■ WORK REQUIRED ■
Retrieve each line that contains the word "GATE" from the entries below.

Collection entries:
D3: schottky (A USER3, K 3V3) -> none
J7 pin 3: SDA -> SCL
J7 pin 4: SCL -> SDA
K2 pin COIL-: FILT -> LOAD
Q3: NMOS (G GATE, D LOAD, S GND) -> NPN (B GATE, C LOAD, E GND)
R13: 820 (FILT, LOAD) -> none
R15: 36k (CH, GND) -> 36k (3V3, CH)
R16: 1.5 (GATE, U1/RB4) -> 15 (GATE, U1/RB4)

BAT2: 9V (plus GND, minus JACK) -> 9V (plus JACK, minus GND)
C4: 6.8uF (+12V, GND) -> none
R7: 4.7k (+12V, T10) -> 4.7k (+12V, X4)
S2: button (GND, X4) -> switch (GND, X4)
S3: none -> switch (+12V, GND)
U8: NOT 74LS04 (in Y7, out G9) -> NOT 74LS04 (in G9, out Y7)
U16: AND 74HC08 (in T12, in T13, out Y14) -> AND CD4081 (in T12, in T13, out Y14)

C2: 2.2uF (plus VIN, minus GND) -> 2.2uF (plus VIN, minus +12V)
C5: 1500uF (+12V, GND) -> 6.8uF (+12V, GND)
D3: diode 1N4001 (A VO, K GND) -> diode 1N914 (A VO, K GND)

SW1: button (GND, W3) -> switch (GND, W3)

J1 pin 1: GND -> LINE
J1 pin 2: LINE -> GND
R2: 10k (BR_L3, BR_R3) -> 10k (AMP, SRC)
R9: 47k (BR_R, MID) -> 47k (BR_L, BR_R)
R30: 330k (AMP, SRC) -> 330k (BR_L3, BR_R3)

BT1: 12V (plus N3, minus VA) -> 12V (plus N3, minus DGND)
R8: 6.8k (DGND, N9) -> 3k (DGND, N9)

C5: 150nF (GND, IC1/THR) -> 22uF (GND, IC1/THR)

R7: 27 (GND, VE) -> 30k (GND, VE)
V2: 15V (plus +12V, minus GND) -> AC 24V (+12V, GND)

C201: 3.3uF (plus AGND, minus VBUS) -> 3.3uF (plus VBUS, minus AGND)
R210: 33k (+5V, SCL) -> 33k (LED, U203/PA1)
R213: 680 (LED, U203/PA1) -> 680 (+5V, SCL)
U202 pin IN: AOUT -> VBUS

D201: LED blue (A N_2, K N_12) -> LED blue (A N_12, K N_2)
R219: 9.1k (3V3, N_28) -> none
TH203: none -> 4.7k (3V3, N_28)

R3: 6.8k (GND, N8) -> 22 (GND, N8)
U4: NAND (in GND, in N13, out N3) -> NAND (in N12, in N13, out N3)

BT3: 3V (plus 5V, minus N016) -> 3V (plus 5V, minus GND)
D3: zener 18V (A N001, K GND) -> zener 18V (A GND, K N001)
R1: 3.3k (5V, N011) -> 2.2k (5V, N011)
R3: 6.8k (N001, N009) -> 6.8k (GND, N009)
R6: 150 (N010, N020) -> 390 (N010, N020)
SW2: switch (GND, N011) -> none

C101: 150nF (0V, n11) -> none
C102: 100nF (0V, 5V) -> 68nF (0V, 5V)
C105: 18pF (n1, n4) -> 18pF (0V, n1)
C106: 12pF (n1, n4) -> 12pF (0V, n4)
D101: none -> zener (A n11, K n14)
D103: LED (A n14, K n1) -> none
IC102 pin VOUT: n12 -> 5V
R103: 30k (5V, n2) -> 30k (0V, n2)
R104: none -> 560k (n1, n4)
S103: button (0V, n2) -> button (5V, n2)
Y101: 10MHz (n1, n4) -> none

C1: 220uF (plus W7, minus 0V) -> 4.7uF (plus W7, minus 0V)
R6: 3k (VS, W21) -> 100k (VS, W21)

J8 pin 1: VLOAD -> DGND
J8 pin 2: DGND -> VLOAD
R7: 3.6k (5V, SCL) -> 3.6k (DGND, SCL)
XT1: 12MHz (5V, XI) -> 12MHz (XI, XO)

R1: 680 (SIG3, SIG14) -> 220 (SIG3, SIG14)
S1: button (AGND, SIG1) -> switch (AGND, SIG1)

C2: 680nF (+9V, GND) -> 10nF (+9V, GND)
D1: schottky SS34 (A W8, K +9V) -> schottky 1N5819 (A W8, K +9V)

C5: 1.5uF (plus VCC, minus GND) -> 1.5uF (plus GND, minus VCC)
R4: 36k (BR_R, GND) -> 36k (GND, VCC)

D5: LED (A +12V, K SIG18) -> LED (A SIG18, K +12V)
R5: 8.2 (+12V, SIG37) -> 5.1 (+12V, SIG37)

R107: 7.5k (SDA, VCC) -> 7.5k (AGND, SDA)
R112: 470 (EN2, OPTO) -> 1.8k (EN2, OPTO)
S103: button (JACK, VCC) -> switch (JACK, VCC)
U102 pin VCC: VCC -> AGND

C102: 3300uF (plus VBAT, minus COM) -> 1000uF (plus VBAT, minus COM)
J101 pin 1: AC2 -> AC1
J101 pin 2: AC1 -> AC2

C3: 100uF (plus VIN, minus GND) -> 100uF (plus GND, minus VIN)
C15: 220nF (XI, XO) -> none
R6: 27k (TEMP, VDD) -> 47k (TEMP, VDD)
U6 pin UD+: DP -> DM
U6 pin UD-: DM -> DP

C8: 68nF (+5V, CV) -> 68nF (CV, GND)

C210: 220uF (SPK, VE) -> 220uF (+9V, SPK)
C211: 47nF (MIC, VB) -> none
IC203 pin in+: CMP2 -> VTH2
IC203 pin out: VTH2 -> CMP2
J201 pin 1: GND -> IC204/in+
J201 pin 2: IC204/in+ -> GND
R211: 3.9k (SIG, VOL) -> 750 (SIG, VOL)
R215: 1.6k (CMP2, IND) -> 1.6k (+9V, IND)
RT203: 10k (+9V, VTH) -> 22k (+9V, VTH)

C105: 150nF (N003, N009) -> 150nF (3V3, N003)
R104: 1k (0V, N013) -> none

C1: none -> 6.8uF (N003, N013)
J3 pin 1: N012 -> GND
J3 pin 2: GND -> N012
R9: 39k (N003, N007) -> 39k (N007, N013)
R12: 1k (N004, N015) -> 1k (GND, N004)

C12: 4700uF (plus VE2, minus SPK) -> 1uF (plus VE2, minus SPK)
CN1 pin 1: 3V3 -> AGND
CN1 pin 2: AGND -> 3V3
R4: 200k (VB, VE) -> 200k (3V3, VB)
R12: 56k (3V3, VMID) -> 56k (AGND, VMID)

■ SOLUTION FOR THIS TASK ■
Q3: NMOS (G GATE, D LOAD, S GND) -> NPN (B GATE, C LOAD, E GND)
R16: 1.5 (GATE, U1/RB4) -> 15 (GATE, U1/RB4)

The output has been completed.